----- Data -----
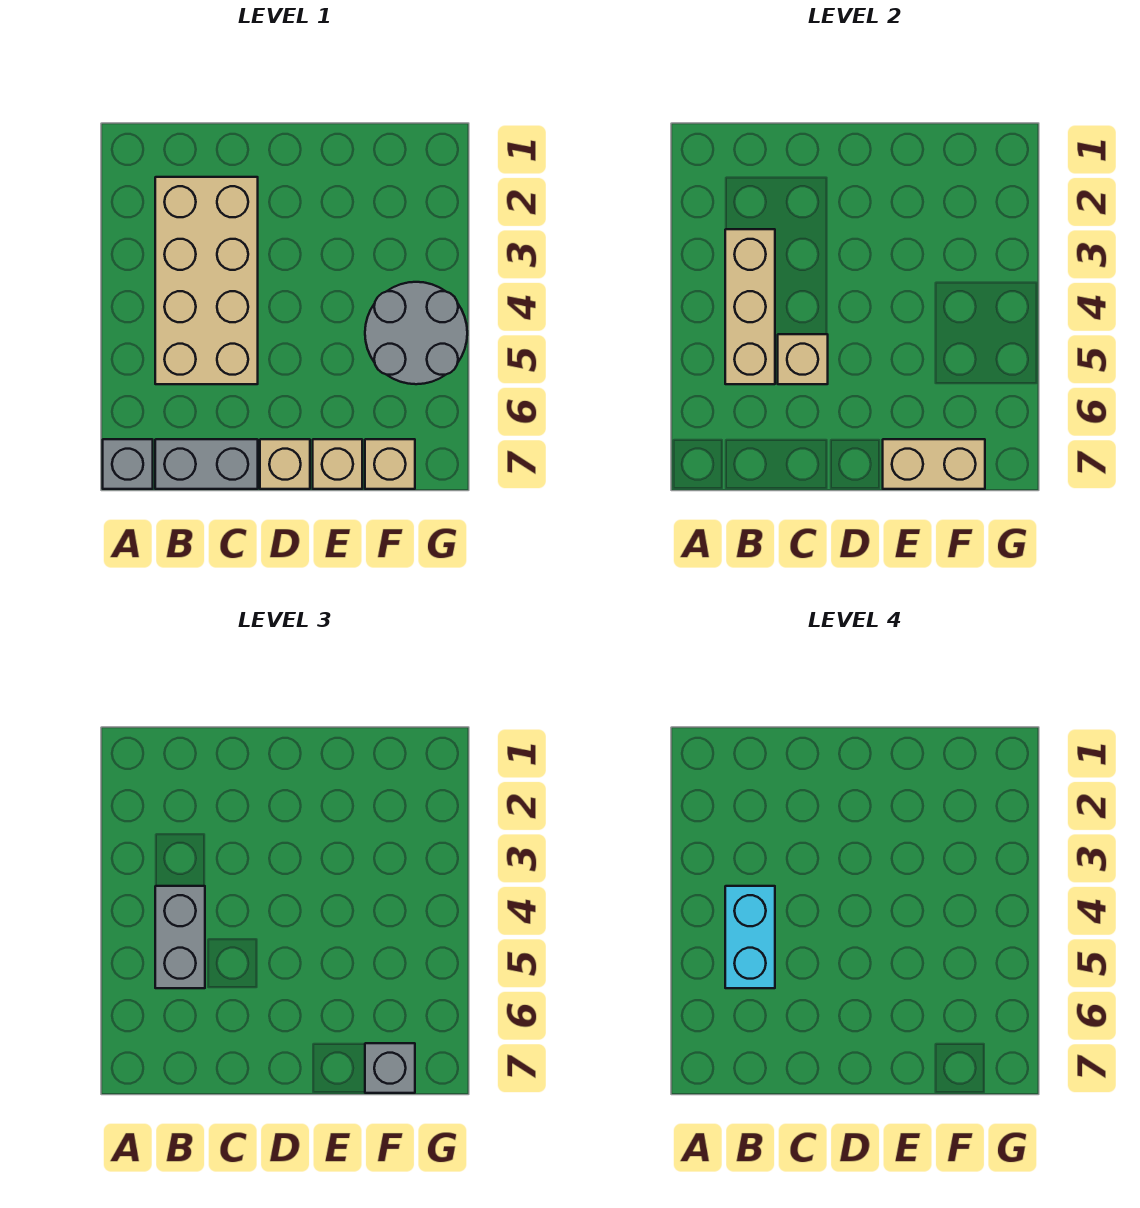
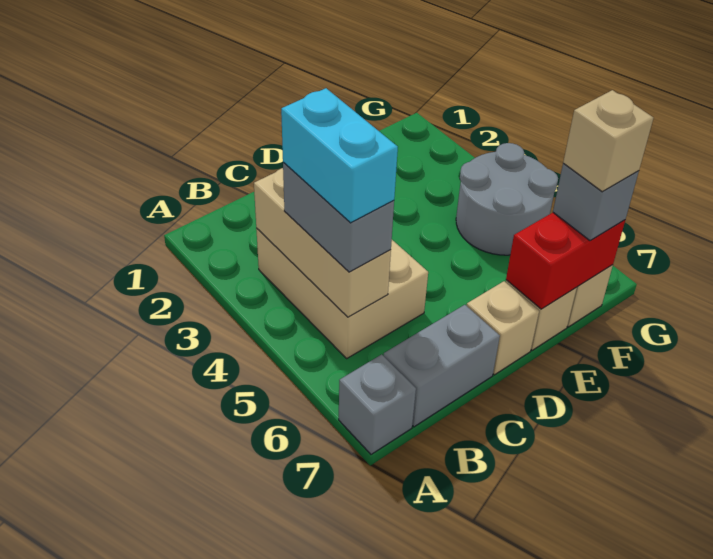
tan brick B2:C5 level 1 -> tan brick B3:C5 level 1
tan brick C5 level 2 -> tan brick F7 level 4
tan brick E7:F7 level 2 -> red brick E7:F7 level 2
-----
What you will do:
Repeat the whole listing above word for word, but keep any picture out of it.

Exercise result:
tan brick B2:C5 level 1 -> tan brick B3:C5 level 1
tan brick C5 level 2 -> tan brick F7 level 4
tan brick E7:F7 level 2 -> red brick E7:F7 level 2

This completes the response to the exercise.